==== Available records

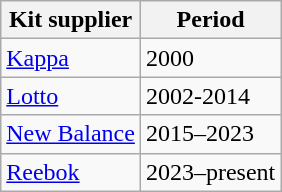
2002-2014 [210, 96]
2023–present [210, 172]
2015–2023 [210, 134]
Kit supplier [71, 20]
Lotto [71, 96]
New Balance [71, 134]
Kappa [71, 58]
Period [210, 20]
2000 [210, 58]
Reebok [71, 172]
Locate the cell with the specified text and output its (X, Y) center coordinate. 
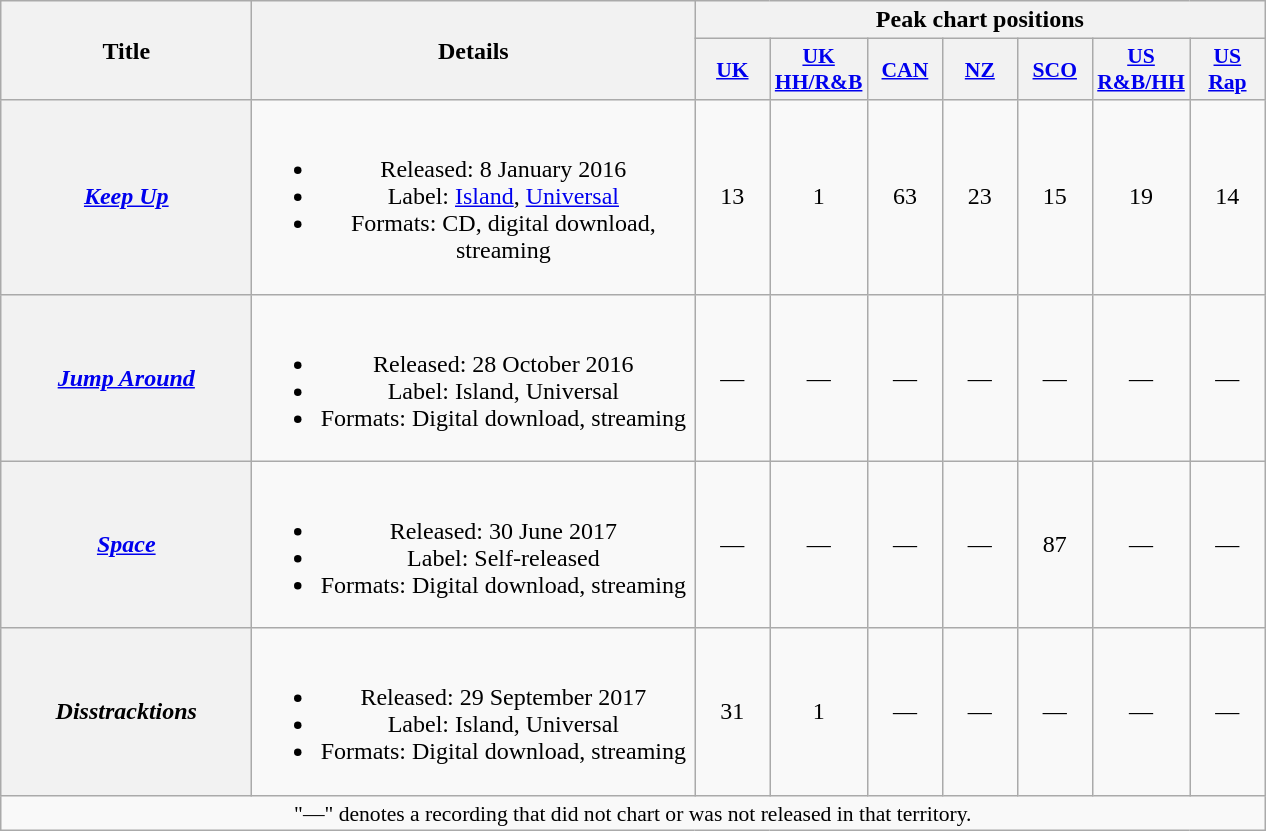
Released: 29 September 2017Label: Island, UniversalFormats: Digital download, streaming (474, 712)
CAN (904, 70)
UKHH/R&B (819, 70)
13 (732, 197)
15 (1054, 197)
Keep Up (126, 197)
USRap (1228, 70)
UK (732, 70)
63 (904, 197)
14 (1228, 197)
Released: 8 January 2016Label: Island, UniversalFormats: CD, digital download, streaming (474, 197)
Details (474, 50)
87 (1054, 544)
Released: 30 June 2017Label: Self-releasedFormats: Digital download, streaming (474, 544)
"—" denotes a recording that did not chart or was not released in that territory. (633, 813)
Space (126, 544)
Disstracktions (126, 712)
31 (732, 712)
Jump Around (126, 378)
Released: 28 October 2016Label: Island, UniversalFormats: Digital download, streaming (474, 378)
NZ (980, 70)
SCO (1054, 70)
USR&B/HH (1141, 70)
Title (126, 50)
19 (1141, 197)
Peak chart positions (980, 20)
23 (980, 197)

========

#### What the task asks
Can you reproduce the listing with each "Island" changed to "Polydor", leaving everything else as it is and omitting the pictures?

#### Reply
2002-2014 [210, 96]
2023–present [210, 172]
2015–2023 [210, 134]
Kit supplier [71, 20]
Lotto [71, 96]
New Balance [71, 134]
Kappa [71, 58]
Period [210, 20]
2000 [210, 58]
Reebok [71, 172]
Locate the cell with the specified text and output its (X, Y) center coordinate. 
Released: 29 September 2017Label: Polydor, UniversalFormats: Digital download, streaming (474, 712)
CAN (904, 70)
UKHH/R&B (819, 70)
13 (732, 197)
15 (1054, 197)
Keep Up (126, 197)
USRap (1228, 70)
UK (732, 70)
63 (904, 197)
14 (1228, 197)
Released: 8 January 2016Label: Polydor, UniversalFormats: CD, digital download, streaming (474, 197)
Details (474, 50)
87 (1054, 544)
Released: 30 June 2017Label: Self-releasedFormats: Digital download, streaming (474, 544)
"—" denotes a recording that did not chart or was not released in that territory. (633, 813)
Space (126, 544)
Disstracktions (126, 712)
31 (732, 712)
Jump Around (126, 378)
Released: 28 October 2016Label: Polydor, UniversalFormats: Digital download, streaming (474, 378)
NZ (980, 70)
SCO (1054, 70)
USR&B/HH (1141, 70)
Title (126, 50)
19 (1141, 197)
Peak chart positions (980, 20)
23 (980, 197)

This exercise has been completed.